- EXERCISE PROMPT:
Would you return the entries exactly, with every line intact?

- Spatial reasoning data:
[Start of Attachment]

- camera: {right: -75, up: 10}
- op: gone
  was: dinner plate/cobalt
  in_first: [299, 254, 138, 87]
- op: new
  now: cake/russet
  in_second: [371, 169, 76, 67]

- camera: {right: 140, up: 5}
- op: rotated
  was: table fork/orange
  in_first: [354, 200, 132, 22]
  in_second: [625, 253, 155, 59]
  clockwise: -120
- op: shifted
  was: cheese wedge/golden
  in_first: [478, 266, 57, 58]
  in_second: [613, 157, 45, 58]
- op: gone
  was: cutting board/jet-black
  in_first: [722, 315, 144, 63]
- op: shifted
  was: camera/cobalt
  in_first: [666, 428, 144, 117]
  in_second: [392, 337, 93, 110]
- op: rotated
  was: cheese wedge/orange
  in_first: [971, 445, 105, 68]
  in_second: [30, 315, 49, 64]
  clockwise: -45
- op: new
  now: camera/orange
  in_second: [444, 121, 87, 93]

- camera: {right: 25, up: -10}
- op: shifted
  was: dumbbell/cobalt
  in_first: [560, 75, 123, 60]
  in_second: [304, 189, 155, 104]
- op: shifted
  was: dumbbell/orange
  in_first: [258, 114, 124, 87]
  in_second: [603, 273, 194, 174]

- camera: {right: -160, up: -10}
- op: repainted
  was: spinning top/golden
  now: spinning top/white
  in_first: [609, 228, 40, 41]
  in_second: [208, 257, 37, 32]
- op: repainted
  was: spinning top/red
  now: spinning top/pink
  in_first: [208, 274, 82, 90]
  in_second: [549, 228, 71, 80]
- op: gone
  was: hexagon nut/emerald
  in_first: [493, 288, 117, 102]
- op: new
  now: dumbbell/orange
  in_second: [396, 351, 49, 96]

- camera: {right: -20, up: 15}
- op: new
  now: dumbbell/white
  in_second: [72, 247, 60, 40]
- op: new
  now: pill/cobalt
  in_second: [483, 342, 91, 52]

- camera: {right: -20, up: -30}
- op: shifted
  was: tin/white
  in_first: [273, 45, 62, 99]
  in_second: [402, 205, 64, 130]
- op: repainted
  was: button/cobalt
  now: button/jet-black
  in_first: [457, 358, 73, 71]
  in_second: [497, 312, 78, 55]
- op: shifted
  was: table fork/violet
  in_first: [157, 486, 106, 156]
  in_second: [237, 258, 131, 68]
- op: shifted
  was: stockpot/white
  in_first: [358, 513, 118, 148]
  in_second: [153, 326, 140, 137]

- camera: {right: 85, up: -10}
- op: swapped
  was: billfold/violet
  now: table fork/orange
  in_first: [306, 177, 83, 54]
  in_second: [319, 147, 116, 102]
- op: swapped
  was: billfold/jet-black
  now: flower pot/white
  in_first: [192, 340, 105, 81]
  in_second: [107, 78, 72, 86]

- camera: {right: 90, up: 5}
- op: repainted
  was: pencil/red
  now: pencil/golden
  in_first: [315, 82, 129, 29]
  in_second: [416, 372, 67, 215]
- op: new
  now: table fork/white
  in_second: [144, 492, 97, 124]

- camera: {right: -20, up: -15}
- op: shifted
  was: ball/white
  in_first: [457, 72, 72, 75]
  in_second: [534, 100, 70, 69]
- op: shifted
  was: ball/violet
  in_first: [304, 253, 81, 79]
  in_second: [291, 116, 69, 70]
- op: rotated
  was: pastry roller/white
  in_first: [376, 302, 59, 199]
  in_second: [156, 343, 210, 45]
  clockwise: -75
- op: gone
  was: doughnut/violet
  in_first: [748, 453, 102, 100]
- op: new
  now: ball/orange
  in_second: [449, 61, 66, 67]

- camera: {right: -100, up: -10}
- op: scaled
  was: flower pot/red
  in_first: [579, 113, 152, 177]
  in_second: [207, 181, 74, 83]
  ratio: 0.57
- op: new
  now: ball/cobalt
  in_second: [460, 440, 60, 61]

[End of Attachment]

- SOLUTION FOR THIS PROBLEM:
- camera: {right: -75, up: 10}
- op: gone
  was: dinner plate/cobalt
  in_first: [299, 254, 138, 87]
- op: new
  now: cake/russet
  in_second: [371, 169, 76, 67]

- camera: {right: 140, up: 5}
- op: rotated
  was: table fork/orange
  in_first: [354, 200, 132, 22]
  in_second: [625, 253, 155, 59]
  clockwise: -120
- op: shifted
  was: cheese wedge/golden
  in_first: [478, 266, 57, 58]
  in_second: [613, 157, 45, 58]
- op: gone
  was: cutting board/jet-black
  in_first: [722, 315, 144, 63]
- op: shifted
  was: camera/cobalt
  in_first: [666, 428, 144, 117]
  in_second: [392, 337, 93, 110]
- op: rotated
  was: cheese wedge/orange
  in_first: [971, 445, 105, 68]
  in_second: [30, 315, 49, 64]
  clockwise: -45
- op: new
  now: camera/orange
  in_second: [444, 121, 87, 93]

- camera: {right: 25, up: -10}
- op: shifted
  was: dumbbell/cobalt
  in_first: [560, 75, 123, 60]
  in_second: [304, 189, 155, 104]
- op: shifted
  was: dumbbell/orange
  in_first: [258, 114, 124, 87]
  in_second: [603, 273, 194, 174]

- camera: {right: -160, up: -10}
- op: repainted
  was: spinning top/golden
  now: spinning top/white
  in_first: [609, 228, 40, 41]
  in_second: [208, 257, 37, 32]
- op: repainted
  was: spinning top/red
  now: spinning top/pink
  in_first: [208, 274, 82, 90]
  in_second: [549, 228, 71, 80]
- op: gone
  was: hexagon nut/emerald
  in_first: [493, 288, 117, 102]
- op: new
  now: dumbbell/orange
  in_second: [396, 351, 49, 96]

- camera: {right: -20, up: 15}
- op: new
  now: dumbbell/white
  in_second: [72, 247, 60, 40]
- op: new
  now: pill/cobalt
  in_second: [483, 342, 91, 52]

- camera: {right: -20, up: -30}
- op: shifted
  was: tin/white
  in_first: [273, 45, 62, 99]
  in_second: [402, 205, 64, 130]
- op: repainted
  was: button/cobalt
  now: button/jet-black
  in_first: [457, 358, 73, 71]
  in_second: [497, 312, 78, 55]
- op: shifted
  was: table fork/violet
  in_first: [157, 486, 106, 156]
  in_second: [237, 258, 131, 68]
- op: shifted
  was: stockpot/white
  in_first: [358, 513, 118, 148]
  in_second: [153, 326, 140, 137]

- camera: {right: 85, up: -10}
- op: swapped
  was: billfold/violet
  now: table fork/orange
  in_first: [306, 177, 83, 54]
  in_second: [319, 147, 116, 102]
- op: swapped
  was: billfold/jet-black
  now: flower pot/white
  in_first: [192, 340, 105, 81]
  in_second: [107, 78, 72, 86]

- camera: {right: 90, up: 5}
- op: repainted
  was: pencil/red
  now: pencil/golden
  in_first: [315, 82, 129, 29]
  in_second: [416, 372, 67, 215]
- op: new
  now: table fork/white
  in_second: [144, 492, 97, 124]

- camera: {right: -20, up: -15}
- op: shifted
  was: ball/white
  in_first: [457, 72, 72, 75]
  in_second: [534, 100, 70, 69]
- op: shifted
  was: ball/violet
  in_first: [304, 253, 81, 79]
  in_second: [291, 116, 69, 70]
- op: rotated
  was: pastry roller/white
  in_first: [376, 302, 59, 199]
  in_second: [156, 343, 210, 45]
  clockwise: -75
- op: gone
  was: doughnut/violet
  in_first: [748, 453, 102, 100]
- op: new
  now: ball/orange
  in_second: [449, 61, 66, 67]

- camera: {right: -100, up: -10}
- op: scaled
  was: flower pot/red
  in_first: [579, 113, 152, 177]
  in_second: [207, 181, 74, 83]
  ratio: 0.57
- op: new
  now: ball/cobalt
  in_second: [460, 440, 60, 61]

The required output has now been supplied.